WHAT TO PRODUCE> Reproduce the entries below word for word, including each answer and every line of coordinates. Leave the pictures out.
* * *
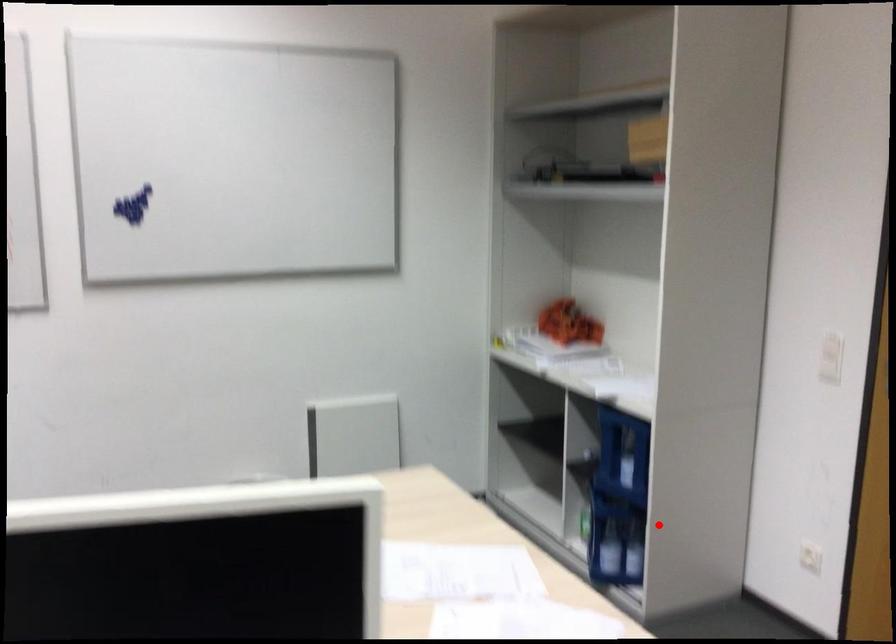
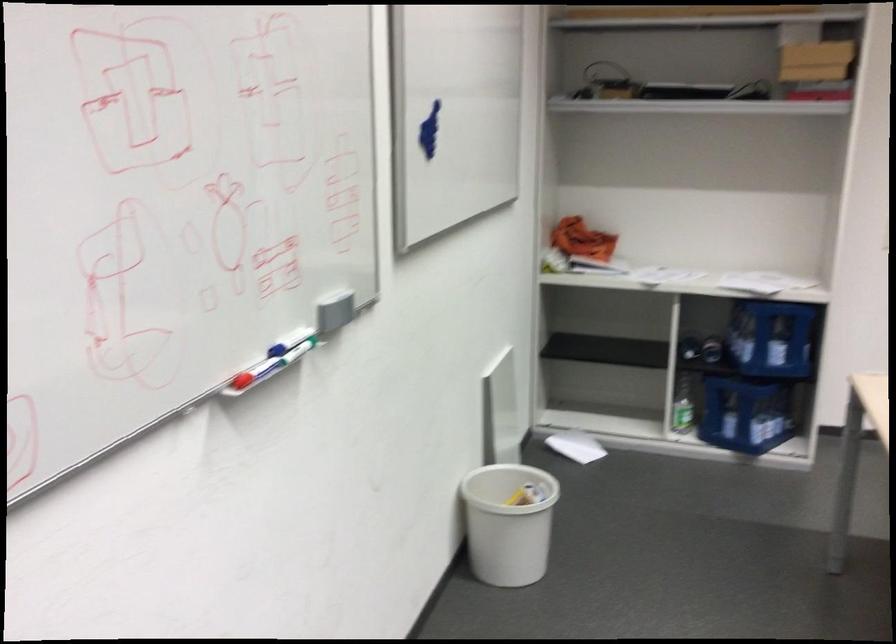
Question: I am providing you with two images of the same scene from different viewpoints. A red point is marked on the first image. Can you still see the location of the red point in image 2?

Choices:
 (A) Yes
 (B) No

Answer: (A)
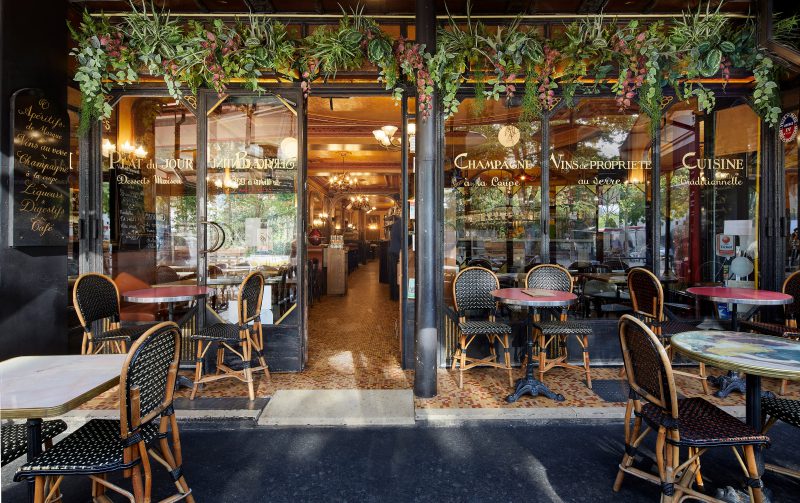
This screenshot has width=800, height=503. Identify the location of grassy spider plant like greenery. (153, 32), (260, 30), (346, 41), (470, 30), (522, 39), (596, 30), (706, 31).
* * *
RESULT OF THIS TASK>
Question: I am providing you with two images of the same scene from different viewpoints. A red point is marked on the first image. Can you still see the location of the red point in image 2?

Choices:
 (A) Yes
 (B) No

Answer: (A)
This screenshot has width=800, height=503. Identify the location of grassy spider plant like greenery. (153, 32), (260, 30), (346, 41), (470, 30), (522, 39), (596, 30), (706, 31).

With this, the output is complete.